## [Object matching data]
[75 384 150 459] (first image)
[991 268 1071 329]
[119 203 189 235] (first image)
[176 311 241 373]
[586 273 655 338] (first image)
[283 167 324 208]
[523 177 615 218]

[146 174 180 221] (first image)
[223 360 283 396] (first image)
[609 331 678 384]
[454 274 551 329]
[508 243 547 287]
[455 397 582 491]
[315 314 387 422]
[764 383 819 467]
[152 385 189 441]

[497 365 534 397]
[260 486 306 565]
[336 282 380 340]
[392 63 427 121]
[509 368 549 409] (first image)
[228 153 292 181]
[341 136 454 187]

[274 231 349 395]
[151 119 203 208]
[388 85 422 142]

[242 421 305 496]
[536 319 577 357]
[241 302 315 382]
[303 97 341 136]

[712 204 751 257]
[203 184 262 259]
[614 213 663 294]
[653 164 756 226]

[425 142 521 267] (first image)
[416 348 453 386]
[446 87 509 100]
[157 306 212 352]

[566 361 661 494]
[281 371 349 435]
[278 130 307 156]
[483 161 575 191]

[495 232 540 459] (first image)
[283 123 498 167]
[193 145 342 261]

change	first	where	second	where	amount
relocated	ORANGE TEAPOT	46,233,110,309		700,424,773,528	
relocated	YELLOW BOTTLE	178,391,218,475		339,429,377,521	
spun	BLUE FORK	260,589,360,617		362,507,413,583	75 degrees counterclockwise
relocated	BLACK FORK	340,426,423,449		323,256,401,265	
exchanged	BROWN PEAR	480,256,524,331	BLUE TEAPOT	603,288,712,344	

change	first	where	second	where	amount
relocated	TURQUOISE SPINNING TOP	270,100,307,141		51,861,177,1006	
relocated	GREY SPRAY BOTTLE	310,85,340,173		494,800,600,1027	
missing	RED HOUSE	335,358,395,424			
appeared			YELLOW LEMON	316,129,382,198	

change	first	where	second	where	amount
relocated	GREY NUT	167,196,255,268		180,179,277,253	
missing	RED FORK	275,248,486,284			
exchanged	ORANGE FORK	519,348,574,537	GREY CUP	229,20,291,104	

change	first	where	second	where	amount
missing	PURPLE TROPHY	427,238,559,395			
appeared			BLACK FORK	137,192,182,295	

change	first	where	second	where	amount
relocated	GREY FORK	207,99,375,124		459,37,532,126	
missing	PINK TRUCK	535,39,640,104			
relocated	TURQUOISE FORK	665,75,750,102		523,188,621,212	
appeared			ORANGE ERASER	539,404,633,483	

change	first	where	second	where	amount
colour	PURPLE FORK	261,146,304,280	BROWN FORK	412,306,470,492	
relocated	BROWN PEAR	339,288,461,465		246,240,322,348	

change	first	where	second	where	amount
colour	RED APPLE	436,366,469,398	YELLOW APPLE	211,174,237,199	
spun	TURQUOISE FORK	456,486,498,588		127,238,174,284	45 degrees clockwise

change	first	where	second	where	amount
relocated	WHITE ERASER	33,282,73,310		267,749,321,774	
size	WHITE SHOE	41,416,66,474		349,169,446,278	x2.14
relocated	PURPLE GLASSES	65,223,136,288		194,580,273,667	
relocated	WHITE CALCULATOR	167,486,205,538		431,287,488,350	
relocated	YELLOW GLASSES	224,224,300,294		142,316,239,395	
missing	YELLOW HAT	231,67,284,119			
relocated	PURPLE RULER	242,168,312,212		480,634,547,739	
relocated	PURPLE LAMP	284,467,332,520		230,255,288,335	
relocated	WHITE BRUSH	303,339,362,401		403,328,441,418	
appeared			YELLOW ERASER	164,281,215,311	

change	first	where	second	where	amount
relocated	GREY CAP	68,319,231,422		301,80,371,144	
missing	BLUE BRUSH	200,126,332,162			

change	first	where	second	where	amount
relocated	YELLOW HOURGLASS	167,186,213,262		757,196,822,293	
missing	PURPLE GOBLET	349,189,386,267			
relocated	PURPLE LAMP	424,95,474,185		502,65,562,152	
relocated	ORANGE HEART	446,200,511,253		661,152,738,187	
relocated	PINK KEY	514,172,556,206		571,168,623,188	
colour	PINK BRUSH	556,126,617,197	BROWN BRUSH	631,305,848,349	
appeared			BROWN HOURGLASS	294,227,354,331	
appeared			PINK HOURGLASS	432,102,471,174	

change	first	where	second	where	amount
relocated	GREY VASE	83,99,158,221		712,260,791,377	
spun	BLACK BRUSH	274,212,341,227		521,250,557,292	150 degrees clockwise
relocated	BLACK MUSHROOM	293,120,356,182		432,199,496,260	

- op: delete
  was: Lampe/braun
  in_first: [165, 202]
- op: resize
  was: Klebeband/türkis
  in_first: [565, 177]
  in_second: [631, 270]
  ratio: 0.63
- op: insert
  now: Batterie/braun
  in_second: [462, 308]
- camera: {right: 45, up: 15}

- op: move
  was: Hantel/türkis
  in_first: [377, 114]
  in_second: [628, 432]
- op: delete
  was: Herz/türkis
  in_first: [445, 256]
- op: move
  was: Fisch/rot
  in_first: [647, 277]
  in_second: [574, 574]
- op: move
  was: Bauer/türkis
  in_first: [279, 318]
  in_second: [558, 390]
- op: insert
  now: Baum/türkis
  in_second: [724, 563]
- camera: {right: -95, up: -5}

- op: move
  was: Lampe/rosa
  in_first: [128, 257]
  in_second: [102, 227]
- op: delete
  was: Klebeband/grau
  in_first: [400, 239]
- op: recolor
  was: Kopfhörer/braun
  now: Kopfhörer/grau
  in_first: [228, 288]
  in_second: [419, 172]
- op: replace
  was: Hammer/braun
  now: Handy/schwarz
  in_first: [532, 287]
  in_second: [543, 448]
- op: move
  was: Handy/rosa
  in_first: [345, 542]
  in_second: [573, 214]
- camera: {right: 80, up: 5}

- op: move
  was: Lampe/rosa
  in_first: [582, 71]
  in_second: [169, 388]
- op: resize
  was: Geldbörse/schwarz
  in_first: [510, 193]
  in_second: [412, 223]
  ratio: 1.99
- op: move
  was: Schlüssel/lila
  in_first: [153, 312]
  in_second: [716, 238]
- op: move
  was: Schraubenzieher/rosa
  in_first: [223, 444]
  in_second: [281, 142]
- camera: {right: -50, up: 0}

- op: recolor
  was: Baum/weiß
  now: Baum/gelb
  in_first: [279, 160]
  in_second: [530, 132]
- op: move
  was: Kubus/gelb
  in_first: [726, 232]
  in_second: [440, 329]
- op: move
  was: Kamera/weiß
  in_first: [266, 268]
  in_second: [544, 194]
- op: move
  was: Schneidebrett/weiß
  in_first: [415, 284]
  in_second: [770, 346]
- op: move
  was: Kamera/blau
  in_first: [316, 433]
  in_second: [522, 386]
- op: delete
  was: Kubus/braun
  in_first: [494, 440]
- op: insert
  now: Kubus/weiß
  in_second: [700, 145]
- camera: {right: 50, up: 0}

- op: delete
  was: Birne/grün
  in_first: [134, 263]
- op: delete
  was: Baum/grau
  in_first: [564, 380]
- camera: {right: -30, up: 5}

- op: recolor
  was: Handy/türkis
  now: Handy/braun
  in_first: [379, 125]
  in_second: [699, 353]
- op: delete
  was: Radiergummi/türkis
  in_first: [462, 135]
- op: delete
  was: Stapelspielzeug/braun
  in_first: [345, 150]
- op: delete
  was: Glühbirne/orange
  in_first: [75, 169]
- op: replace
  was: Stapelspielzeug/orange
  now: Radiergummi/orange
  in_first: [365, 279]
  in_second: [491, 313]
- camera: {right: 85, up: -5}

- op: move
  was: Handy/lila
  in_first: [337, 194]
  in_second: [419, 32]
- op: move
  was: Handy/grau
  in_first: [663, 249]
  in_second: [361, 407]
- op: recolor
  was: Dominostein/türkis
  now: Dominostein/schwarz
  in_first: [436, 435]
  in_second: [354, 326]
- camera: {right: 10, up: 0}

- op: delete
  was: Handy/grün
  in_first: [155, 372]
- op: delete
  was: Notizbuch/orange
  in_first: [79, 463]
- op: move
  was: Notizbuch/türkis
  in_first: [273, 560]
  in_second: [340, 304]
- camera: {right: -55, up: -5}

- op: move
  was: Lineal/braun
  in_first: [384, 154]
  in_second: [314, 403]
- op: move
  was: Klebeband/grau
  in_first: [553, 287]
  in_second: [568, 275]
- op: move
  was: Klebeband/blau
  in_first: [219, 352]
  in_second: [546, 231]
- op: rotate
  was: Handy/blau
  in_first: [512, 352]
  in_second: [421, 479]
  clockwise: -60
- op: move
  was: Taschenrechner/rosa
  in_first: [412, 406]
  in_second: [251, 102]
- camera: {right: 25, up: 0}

## [What to produce]
Taking the entries from their first line through the line with "[283 167 324 208]", inclusive, restate each line word for word and give nothing else.

## [Solution to this problem]
[75 384 150 459] (first image)
[991 268 1071 329]
[119 203 189 235] (first image)
[176 311 241 373]
[586 273 655 338] (first image)
[283 167 324 208]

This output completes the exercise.